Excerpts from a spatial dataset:
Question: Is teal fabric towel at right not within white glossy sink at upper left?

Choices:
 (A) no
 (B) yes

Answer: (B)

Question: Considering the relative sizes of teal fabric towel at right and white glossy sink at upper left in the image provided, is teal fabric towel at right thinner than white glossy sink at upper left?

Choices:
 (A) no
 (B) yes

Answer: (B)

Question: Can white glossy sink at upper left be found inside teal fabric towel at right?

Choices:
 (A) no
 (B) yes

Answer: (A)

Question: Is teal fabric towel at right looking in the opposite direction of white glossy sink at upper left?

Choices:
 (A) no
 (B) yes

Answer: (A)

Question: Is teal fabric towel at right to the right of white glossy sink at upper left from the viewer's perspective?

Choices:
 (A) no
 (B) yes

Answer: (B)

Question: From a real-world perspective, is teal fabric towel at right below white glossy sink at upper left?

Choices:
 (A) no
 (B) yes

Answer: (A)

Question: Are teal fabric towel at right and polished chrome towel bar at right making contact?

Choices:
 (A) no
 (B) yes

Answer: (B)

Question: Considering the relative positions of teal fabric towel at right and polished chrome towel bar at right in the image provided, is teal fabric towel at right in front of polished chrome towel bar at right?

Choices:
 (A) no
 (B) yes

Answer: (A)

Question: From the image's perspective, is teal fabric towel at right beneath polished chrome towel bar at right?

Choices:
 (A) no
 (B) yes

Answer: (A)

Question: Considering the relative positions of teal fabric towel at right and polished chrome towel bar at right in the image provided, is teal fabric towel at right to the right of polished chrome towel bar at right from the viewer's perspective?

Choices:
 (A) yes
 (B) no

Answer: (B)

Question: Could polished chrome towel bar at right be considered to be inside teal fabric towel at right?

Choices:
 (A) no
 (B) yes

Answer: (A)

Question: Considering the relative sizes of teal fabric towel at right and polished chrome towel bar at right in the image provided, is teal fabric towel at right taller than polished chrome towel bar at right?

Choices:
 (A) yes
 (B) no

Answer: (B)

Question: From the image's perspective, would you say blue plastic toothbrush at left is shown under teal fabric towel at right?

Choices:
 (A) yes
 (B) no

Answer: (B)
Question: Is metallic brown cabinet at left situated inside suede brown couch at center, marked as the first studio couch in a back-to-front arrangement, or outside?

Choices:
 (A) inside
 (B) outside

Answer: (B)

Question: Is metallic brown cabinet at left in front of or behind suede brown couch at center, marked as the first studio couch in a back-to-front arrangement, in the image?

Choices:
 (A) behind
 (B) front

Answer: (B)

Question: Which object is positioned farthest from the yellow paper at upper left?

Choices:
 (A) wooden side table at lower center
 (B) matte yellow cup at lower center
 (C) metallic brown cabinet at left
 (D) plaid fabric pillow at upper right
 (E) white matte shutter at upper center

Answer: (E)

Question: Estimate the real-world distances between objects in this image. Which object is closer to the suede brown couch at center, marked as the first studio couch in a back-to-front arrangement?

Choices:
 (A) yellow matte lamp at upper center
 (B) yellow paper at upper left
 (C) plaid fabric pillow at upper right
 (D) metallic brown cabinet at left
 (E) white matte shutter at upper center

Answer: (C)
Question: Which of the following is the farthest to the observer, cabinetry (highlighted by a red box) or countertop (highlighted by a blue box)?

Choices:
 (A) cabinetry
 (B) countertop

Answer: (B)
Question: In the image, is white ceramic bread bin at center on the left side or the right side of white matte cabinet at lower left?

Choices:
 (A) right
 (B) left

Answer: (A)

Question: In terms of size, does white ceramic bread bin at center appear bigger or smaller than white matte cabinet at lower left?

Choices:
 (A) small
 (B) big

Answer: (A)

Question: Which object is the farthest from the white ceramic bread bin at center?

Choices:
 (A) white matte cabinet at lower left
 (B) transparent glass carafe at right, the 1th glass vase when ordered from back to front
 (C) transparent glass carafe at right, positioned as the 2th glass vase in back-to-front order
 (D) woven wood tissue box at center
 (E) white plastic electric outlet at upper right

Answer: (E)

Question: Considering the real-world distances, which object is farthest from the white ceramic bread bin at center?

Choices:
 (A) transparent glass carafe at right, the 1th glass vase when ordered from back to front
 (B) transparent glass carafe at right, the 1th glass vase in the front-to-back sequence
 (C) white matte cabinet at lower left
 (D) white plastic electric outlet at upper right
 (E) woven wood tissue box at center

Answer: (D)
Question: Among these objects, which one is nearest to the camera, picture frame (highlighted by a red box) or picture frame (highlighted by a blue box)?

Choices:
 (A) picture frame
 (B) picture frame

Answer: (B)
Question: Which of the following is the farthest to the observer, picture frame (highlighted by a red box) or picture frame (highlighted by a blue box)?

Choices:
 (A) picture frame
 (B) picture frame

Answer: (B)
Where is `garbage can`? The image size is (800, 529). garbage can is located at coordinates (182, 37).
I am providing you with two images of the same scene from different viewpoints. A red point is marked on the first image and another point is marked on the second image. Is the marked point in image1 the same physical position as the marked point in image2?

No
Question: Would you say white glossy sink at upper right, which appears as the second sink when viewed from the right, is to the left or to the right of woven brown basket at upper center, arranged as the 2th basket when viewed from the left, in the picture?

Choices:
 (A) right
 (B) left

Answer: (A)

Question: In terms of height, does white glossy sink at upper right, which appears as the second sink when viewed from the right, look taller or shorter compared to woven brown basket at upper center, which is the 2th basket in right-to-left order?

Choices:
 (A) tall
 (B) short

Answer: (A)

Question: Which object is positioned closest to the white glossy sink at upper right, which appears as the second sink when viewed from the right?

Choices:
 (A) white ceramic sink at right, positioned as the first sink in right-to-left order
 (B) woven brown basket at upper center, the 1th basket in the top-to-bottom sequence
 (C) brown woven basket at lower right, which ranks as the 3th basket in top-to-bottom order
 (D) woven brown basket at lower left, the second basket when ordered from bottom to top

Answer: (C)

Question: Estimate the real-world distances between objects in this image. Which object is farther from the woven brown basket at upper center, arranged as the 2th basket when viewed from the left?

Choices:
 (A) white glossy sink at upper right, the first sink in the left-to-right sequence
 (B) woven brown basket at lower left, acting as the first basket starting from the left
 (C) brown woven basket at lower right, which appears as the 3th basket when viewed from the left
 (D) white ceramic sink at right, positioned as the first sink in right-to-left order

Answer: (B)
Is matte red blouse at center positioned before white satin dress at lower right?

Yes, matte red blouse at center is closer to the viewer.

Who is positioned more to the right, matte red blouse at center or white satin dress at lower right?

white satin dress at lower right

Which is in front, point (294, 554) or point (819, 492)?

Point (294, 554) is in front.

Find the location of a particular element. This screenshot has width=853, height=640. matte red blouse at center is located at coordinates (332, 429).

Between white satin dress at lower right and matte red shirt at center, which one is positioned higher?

*WHAT THE EXERCISE ASKS*: Pick out every line in the records above that contains the word "farthest", treating uppercase and lowercase as different.

*SOLUTION TO THE EXERCISE*:
Question: Which object is positioned farthest from the yellow paper at upper left?
Question: Which of the following is the farthest to the observer, cabinetry (highlighted by a red box) or countertop (highlighted by a blue box)?
Question: Which object is the farthest from the white ceramic bread bin at center?
Question: Considering the real-world distances, which object is farthest from the white ceramic bread bin at center?
Question: Which of the following is the farthest to the observer, picture frame (highlighted by a red box) or picture frame (highlighted by a blue box)?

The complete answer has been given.